Sift the material for lines containing "stroma", and return them.

━━━ EXCERPTED RECORDS

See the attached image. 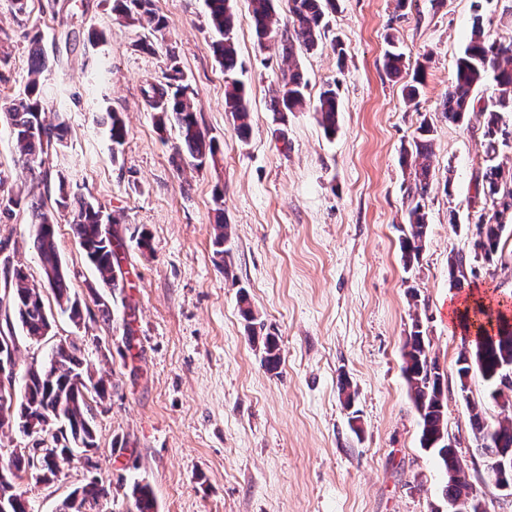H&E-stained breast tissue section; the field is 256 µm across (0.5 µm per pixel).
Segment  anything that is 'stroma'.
I'll list each match as a JSON object with an SVG mask.
<instances>
[{
	"label": "stroma",
	"mask_w": 512,
	"mask_h": 512,
	"mask_svg": "<svg viewBox=\"0 0 512 512\" xmlns=\"http://www.w3.org/2000/svg\"><path fill=\"white\" fill-rule=\"evenodd\" d=\"M166 36L117 19L112 0H0V102L29 80L28 34L39 33V81L49 122H64L63 147L47 177L18 163L0 114V201L41 197L53 210L70 293L85 321L54 308L41 340L16 331V372L48 363L73 345L108 396L95 405L97 446L89 459L59 464L45 481L24 476L33 512H59L91 480L109 486L96 512H126L134 483L149 485L155 512H446L445 476L420 444L421 427L402 372L413 321L443 375L448 435L488 512H512V490L484 486L486 462L469 427V403L488 424L512 417L479 372L460 381V334L448 307L460 299L448 277L451 254L470 253L484 208L483 119L445 120L441 104L474 21L512 42V0H336L328 39L283 59L259 43L247 0H235L234 45L250 93L251 133L240 141L224 110V71L212 48L204 0H154ZM153 39L155 50L139 48ZM404 67H384L389 47ZM185 72L197 117L217 144L202 167H174V129L160 131L145 103L148 83L169 59ZM425 79L404 100L418 63ZM307 82L306 107L278 129L271 88L288 69ZM339 92L338 127L326 137L312 107L327 86ZM128 135L114 146L110 113ZM433 143L434 179L425 199L428 234L405 268L401 224L413 176L402 164L421 123ZM114 219L122 285L102 321L93 292L104 285L86 260L71 216L56 210L59 177ZM231 227L225 256L214 252L217 218ZM147 234L150 245L137 244ZM26 209L0 219V243L31 284L45 287ZM247 294L263 334L239 308ZM281 363L267 370L263 335ZM348 380L355 396L339 389Z\"/></svg>",
	"instance_id": "obj_1"
}]
</instances>
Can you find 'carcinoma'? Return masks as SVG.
<instances>
[{
  "label": "carcinoma",
  "instance_id": "1",
  "mask_svg": "<svg viewBox=\"0 0 512 512\" xmlns=\"http://www.w3.org/2000/svg\"><path fill=\"white\" fill-rule=\"evenodd\" d=\"M292 30L277 36V0H248V8L259 42L279 39L278 46L285 57L294 55L295 47L308 50L317 48L326 37L329 13L335 9V0H291ZM210 24L217 39L213 42L214 54L224 69V109L231 113L237 137L245 142L251 133L249 93L237 79L238 57L233 42L235 12L232 0H206ZM112 11L128 18L144 21L154 32L166 28L165 20L157 15L154 0H113ZM45 67L39 49L30 50V73L34 78L27 83L23 95L3 102L0 111L8 120L16 141L20 160L30 170L45 164L49 150L63 145L65 128L47 122L42 89L35 76ZM492 80L498 91L493 100L478 108L484 117L485 168L481 172L482 193L491 202V213L484 215L475 225L473 233V257L457 253L448 260L451 285L463 288L468 282L470 259H480L495 266L502 258L512 224H505L499 217L512 213V176H504L500 165L494 163L502 146L512 140V123L504 114L512 112V43L504 45L489 38L481 23H475L470 40L456 63L455 79L448 87L442 103L444 117L452 123H460L475 109L473 91ZM307 83L299 72L283 77L281 85L269 101V111L274 120L285 122L287 113L294 112L305 103ZM189 84L175 58H169L164 80L151 83L144 90L147 106L161 113L160 128L174 123L179 145L171 159L176 167L184 164L200 167L205 159L217 151L214 140L209 138L197 119L196 108L188 94ZM319 124L326 135L336 133L338 100L336 90L328 88L321 94L315 106ZM420 138L414 140L413 186L410 187V207L407 223L401 225V249L405 268L419 262L428 232L426 213L422 201L428 195L431 179L429 163L432 153L431 140L426 138L430 127L421 124ZM112 143L120 145L127 136L124 122L112 114L110 124ZM13 207H27L35 217L34 248L37 250L49 288L55 293L60 309L75 324L83 321V311L78 299L70 297L67 272L58 252L52 215L43 211L41 201L17 198ZM56 207L72 213V230L87 259L99 272L102 282L113 288L119 287L116 278L117 257L113 249L116 235L112 233V219H104L99 206L71 190L64 180L58 181ZM13 207L3 209L10 216ZM13 291L9 305L16 315L22 331L31 338L46 336L52 329V312L45 307L41 292L27 284V275L18 266L9 272ZM496 323V331L489 334L482 321ZM462 347L456 359V371L461 389H466L465 379L471 371H478L492 387L491 397L502 406H511L512 381L505 382L504 370L512 365V324L507 312L477 301L465 310L460 318ZM429 342L420 330V322L414 321L412 331L403 343V373L409 386L415 408L420 418L421 446L432 451L444 471L453 469L459 459L458 452L448 447V431L445 422L442 374L435 360L428 354ZM263 364L269 371L278 369L281 357L275 337L267 336L263 342ZM107 392L103 381H93L82 369V362L75 347L60 345L45 367H29L23 376L21 400L14 404L13 423L26 430L39 428L51 420L62 423L59 432L51 433L53 458L50 473L56 474L58 460H70L85 455L96 447L92 395L102 399ZM470 429L476 440H492L495 448L512 456V418L489 426L482 412L471 408ZM32 469L24 451L15 452L7 463V472L13 481L23 479ZM473 486L465 477H447L442 489L445 499H467ZM80 494L79 506L72 499L64 503L63 512H93L107 490L97 480L75 489ZM133 512H155V501L146 486L134 485Z\"/></svg>",
  "mask_w": 512,
  "mask_h": 512
}]
</instances>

━━━━━━

▸ EXERCISE ANSWER
Segment  anything that is 'stroma'.
	"label": "stroma",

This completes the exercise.